**Objective**: Reproduce every line of the data below verbatim, omitting the pictures.

____________

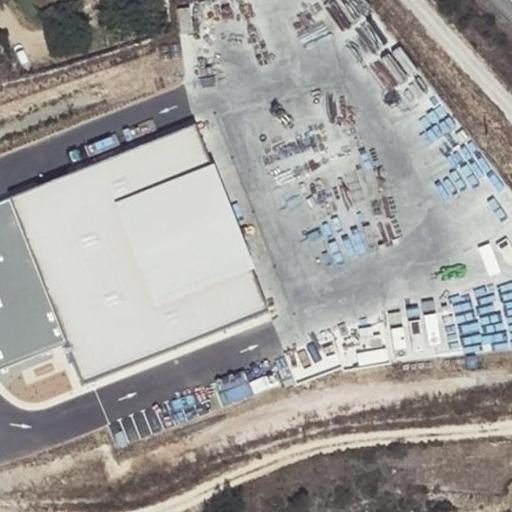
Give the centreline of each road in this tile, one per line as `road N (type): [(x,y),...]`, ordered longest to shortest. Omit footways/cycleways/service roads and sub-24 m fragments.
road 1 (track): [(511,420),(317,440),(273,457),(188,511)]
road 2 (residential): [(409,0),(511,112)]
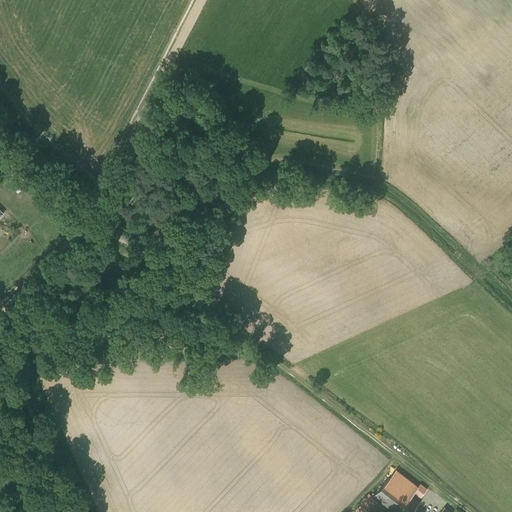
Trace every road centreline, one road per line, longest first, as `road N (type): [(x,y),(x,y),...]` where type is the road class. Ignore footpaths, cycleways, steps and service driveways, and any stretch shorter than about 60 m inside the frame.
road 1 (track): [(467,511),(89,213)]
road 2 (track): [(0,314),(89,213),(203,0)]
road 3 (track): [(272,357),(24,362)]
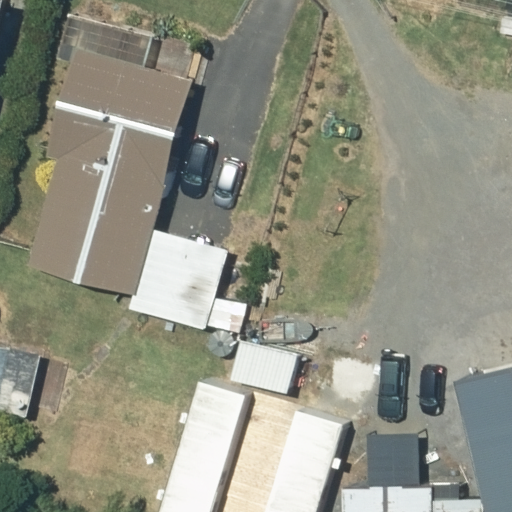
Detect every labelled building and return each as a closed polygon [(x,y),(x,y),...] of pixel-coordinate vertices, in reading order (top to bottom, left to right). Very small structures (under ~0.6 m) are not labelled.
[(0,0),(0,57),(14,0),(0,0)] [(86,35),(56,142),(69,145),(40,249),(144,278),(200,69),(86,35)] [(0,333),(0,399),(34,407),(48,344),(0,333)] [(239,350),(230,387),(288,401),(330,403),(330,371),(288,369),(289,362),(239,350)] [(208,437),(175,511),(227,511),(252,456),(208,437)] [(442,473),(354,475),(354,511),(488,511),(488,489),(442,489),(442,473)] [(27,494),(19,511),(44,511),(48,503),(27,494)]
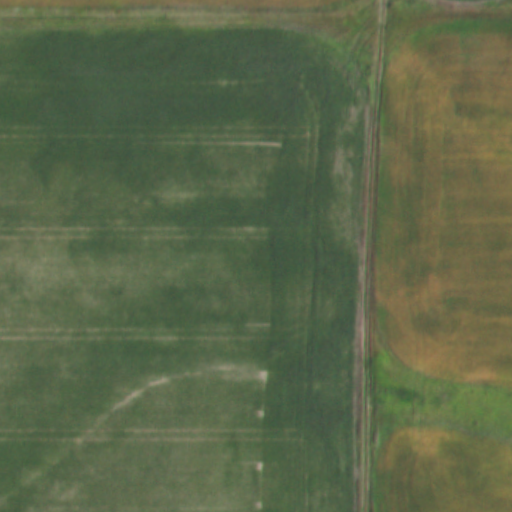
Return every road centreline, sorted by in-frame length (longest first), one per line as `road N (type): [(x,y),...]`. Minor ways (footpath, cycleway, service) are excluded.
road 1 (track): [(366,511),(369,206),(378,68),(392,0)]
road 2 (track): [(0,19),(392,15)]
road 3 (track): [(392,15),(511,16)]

____________

**Final answer**:
Give the centreline of each road in this tile, one per line as `road N (type): [(x,y),...]`, ordered longest to shortest. Omit footways/cycleways/service roads and sub-24 m fragments.
road 1 (track): [(511,420),(317,440),(273,457),(188,511)]
road 2 (residential): [(409,0),(511,112)]
Trace every road centreline, one road per line, longest first, as `road N (type): [(x,y),(x,y),...]` where type is the road class. Ignore footpaths, cycleways, steps and service driveways, and any stretch shorter than about 60 m inside the frame.
road 1 (track): [(467,511),(89,213)]
road 2 (track): [(0,314),(89,213),(203,0)]
road 3 (track): [(272,357),(24,362)]
Detect every labelled building and return each as a closed polygon [(x,y),(x,y),...] of pixel-coordinate vertices, in reading order (top to bottom, left to right). Very small structures (under ~0.6 m) are not labelled.
[(0,0),(0,57),(14,0),(0,0)] [(86,35),(56,142),(69,145),(40,249),(144,278),(200,69),(86,35)] [(0,333),(0,399),(34,407),(48,344),(0,333)] [(239,350),(230,387),(288,401),(330,403),(330,371),(288,369),(289,362),(239,350)] [(208,437),(175,511),(227,511),(252,456),(208,437)] [(442,473),(354,475),(354,511),(488,511),(488,489),(442,489),(442,473)] [(27,494),(19,511),(44,511),(48,503),(27,494)]
Return every road centreline, sorted by in-frame length (longest first), one per line as `road N (type): [(x,y),...]`. Minor ways (footpath, cycleway, service) are excluded.
road 1 (track): [(366,511),(369,206),(378,68),(392,0)]
road 2 (track): [(0,19),(392,15)]
road 3 (track): [(392,15),(511,16)]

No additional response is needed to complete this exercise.